** Opening RECORD EXTRACTS block **

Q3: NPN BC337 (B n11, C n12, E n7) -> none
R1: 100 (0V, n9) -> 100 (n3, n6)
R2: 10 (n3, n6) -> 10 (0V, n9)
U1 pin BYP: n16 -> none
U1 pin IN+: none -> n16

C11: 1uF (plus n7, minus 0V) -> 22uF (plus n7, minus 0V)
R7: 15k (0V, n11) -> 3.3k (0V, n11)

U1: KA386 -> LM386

** Closing RECORD EXTRACTS block **
** Opening RECORD EXTRACTS block **

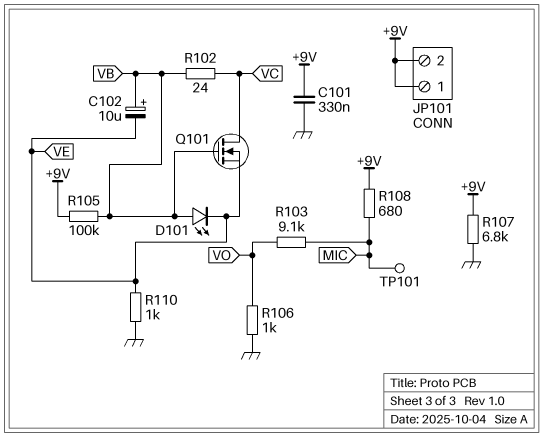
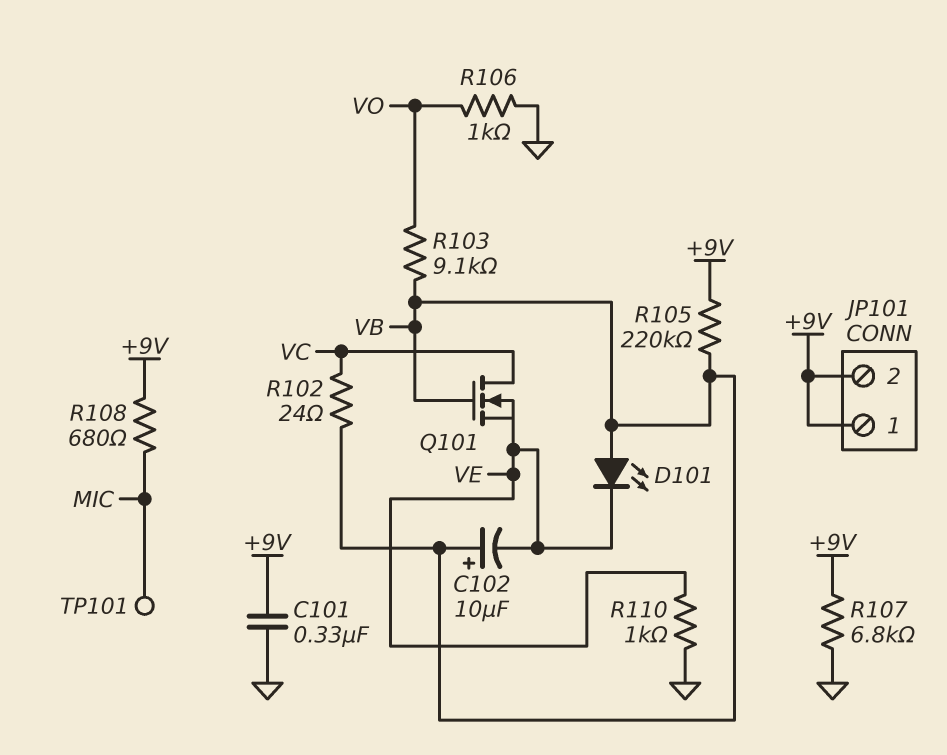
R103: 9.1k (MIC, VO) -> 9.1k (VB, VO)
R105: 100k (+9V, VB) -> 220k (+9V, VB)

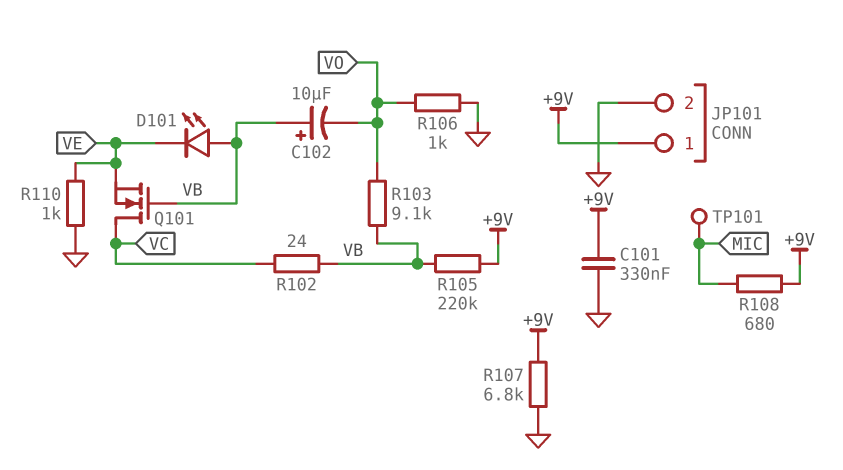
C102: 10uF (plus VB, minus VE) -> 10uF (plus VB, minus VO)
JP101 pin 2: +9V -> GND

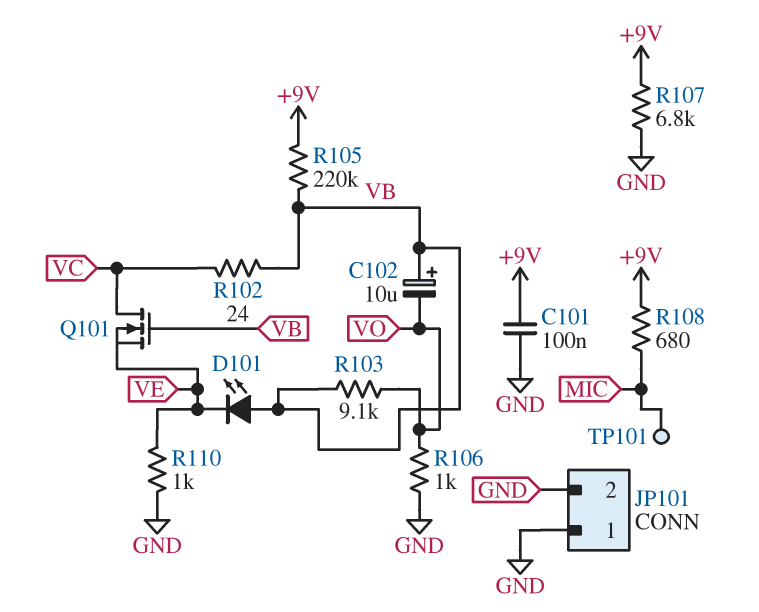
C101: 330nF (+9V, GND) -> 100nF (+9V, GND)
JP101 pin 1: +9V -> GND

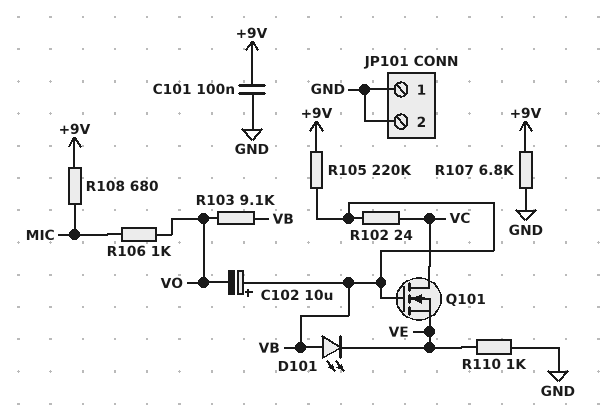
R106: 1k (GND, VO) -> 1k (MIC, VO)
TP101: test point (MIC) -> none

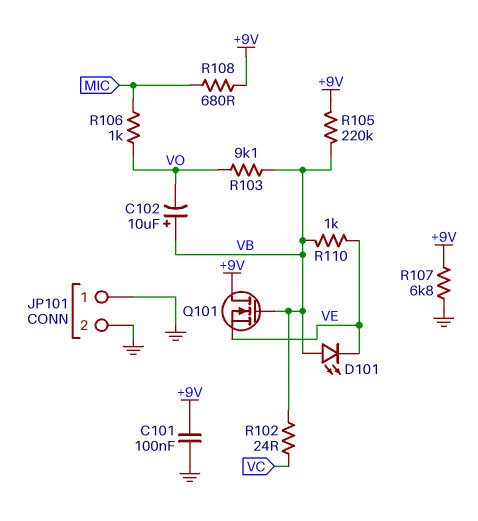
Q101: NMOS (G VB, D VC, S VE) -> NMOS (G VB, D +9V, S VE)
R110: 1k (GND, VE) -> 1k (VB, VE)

** Closing RECORD EXTRACTS block **

**EXERCISE**.
The answer must be the part of the records that opens with the line containing "R105: 100k (+9V, VB) -> 220k (+9V, VB)" and closes with the line containing "R110: 1k (GND, VE) -> 1k (VB, VE)", reproduced exactly, with no pictures.

**ANSWER TO THE PROBLEM**.
R105: 100k (+9V, VB) -> 220k (+9V, VB)

C102: 10uF (plus VB, minus VE) -> 10uF (plus VB, minus VO)
JP101 pin 2: +9V -> GND

C101: 330nF (+9V, GND) -> 100nF (+9V, GND)
JP101 pin 1: +9V -> GND

R106: 1k (GND, VO) -> 1k (MIC, VO)
TP101: test point (MIC) -> none

Q101: NMOS (G VB, D VC, S VE) -> NMOS (G VB, D +9V, S VE)
R110: 1k (GND, VE) -> 1k (VB, VE)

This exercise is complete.